Provided data below:
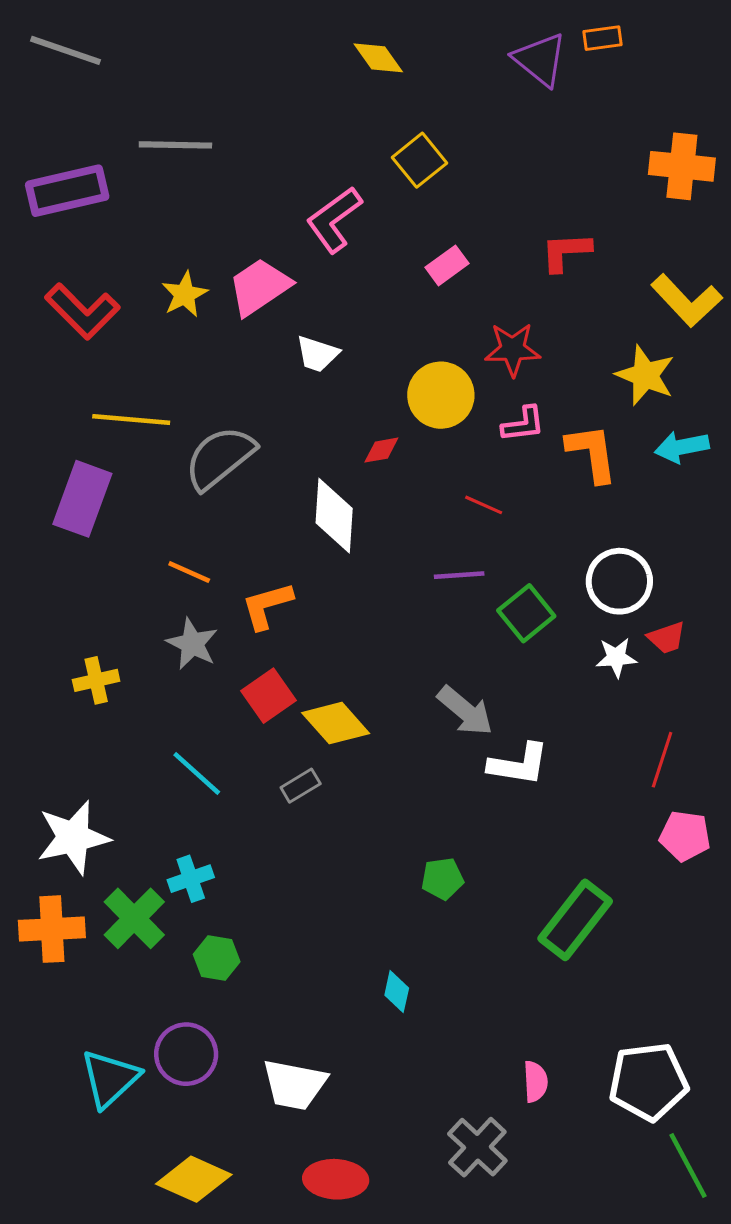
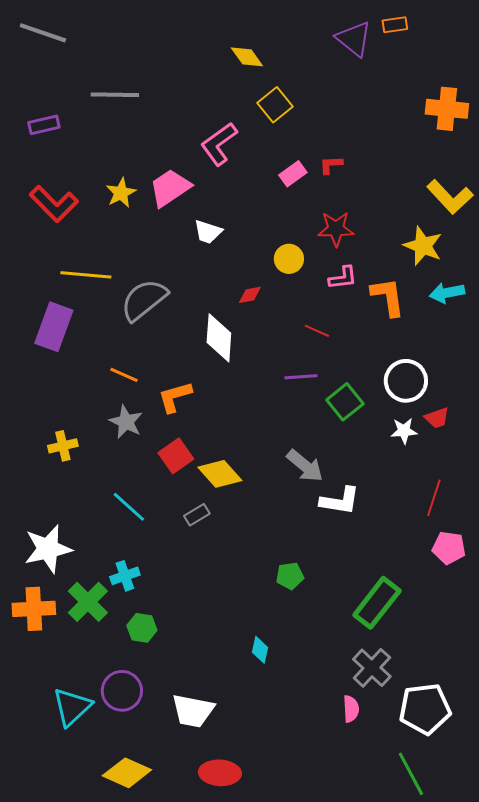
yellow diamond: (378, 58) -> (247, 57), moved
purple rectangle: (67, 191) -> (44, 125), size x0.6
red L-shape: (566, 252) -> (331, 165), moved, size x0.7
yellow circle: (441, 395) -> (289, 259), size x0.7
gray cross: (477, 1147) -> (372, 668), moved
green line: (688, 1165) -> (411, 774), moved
End of Provided data.
● **Activity**: Every line of the listing above is to be set down verbatim, without the pictures.

● **Answer to this task**:
yellow diamond: (378, 58) -> (247, 57), moved
purple rectangle: (67, 191) -> (44, 125), size x0.6
red L-shape: (566, 252) -> (331, 165), moved, size x0.7
yellow circle: (441, 395) -> (289, 259), size x0.7
gray cross: (477, 1147) -> (372, 668), moved
green line: (688, 1165) -> (411, 774), moved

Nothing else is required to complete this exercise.